(Recorded data)
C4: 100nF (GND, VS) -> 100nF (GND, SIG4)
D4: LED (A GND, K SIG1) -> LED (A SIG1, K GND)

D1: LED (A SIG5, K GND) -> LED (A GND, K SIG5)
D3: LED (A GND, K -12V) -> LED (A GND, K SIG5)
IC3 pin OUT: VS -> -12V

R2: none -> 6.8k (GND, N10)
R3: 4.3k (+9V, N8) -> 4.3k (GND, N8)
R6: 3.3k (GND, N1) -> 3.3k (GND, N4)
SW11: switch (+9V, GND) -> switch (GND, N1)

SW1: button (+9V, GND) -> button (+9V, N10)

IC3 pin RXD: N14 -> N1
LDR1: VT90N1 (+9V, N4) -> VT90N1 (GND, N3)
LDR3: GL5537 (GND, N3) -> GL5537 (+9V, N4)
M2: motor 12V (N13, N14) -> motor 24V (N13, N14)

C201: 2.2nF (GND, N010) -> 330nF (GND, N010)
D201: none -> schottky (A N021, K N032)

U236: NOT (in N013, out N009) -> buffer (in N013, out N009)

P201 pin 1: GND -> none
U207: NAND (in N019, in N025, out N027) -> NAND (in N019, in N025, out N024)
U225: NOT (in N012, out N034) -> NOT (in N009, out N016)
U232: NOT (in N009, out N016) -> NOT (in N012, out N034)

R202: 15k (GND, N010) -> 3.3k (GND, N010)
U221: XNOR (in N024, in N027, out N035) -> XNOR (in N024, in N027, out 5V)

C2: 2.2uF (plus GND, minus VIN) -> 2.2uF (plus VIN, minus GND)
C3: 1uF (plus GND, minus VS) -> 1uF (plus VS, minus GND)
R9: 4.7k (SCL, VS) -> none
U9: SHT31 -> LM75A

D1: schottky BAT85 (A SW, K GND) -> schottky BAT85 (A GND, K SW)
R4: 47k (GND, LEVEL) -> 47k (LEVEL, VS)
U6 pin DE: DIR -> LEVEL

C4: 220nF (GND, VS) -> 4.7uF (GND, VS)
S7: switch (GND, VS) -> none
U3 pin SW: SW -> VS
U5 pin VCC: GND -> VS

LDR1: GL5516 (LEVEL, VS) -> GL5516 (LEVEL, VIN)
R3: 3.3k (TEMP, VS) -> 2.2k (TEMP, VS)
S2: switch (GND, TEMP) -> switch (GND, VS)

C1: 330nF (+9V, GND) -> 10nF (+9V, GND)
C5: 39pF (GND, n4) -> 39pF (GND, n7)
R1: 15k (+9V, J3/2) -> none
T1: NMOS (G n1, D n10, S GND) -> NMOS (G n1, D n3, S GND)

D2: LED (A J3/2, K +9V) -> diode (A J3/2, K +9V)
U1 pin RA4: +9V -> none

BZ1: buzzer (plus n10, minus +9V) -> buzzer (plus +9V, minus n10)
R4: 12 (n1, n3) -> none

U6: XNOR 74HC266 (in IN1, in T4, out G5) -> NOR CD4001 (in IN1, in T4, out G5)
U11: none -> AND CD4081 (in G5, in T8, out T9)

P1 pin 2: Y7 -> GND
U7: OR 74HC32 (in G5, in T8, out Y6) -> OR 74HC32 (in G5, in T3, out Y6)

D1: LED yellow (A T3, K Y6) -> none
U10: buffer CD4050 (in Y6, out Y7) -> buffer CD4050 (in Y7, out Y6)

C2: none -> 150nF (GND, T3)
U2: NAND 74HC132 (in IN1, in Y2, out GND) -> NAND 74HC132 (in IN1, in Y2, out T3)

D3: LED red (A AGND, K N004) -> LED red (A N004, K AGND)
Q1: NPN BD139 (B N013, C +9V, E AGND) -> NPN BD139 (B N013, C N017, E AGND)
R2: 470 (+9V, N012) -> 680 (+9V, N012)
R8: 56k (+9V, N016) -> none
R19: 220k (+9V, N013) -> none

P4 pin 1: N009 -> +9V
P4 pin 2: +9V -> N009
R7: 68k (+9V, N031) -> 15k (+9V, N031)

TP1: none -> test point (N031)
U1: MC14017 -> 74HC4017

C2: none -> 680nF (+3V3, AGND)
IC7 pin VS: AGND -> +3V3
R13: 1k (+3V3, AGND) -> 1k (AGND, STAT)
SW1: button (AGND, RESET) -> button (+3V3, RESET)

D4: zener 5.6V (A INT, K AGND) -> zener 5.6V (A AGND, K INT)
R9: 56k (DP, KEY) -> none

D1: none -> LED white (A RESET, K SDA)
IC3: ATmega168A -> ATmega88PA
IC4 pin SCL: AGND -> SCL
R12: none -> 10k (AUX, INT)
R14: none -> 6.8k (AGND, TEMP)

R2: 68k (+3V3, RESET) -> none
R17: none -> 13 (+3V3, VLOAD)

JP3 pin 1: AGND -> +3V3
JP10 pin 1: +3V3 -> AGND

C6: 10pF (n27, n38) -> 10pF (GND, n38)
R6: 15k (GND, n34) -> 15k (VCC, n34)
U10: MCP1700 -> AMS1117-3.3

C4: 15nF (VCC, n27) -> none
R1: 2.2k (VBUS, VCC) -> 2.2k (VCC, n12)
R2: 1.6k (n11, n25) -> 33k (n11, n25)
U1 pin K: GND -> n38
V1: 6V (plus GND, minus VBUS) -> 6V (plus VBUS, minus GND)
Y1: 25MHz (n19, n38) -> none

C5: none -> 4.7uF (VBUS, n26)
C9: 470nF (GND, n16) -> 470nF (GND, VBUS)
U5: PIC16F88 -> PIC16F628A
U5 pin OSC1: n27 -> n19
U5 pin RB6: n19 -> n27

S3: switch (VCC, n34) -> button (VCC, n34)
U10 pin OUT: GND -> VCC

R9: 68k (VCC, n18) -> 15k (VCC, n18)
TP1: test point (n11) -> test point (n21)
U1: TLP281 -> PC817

> [TASK OBJECTIVE] Look through the entries above. Copy out every line holding the word "buffer".

> [SOLUTION FOR THIS EXERCISE]
U236: NOT (in N013, out N009) -> buffer (in N013, out N009)
U10: buffer CD4050 (in Y6, out Y7) -> buffer CD4050 (in Y7, out Y6)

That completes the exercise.